▸ What is expected:
Give back the whole listing word for word and skip each picture.

▸ Source data:
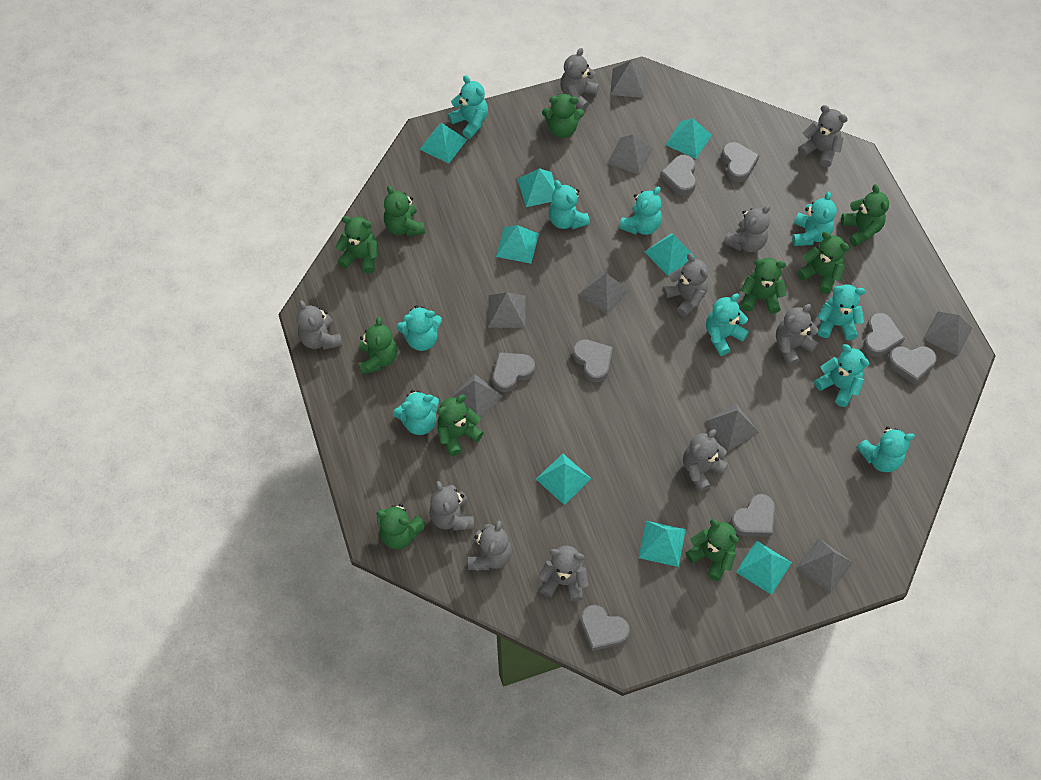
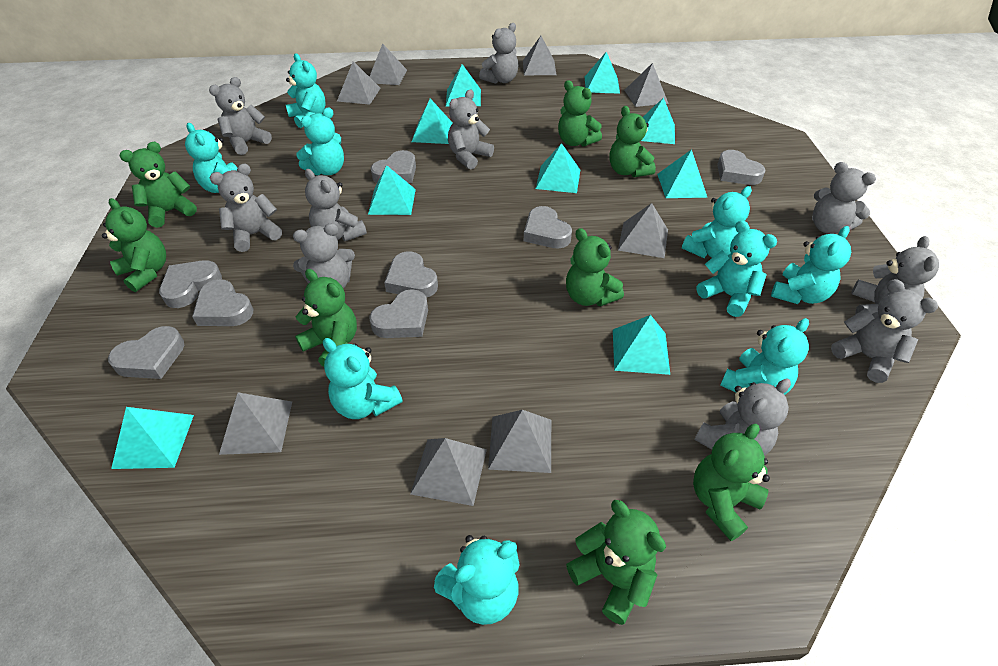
green teddy bear: 10 -> 8
turquoise pyramid: 8 -> 9
turquoise teddy bear: 10 -> 9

▸ Answer for this exercise:
green teddy bear: 10 -> 8
turquoise pyramid: 8 -> 9
turquoise teddy bear: 10 -> 9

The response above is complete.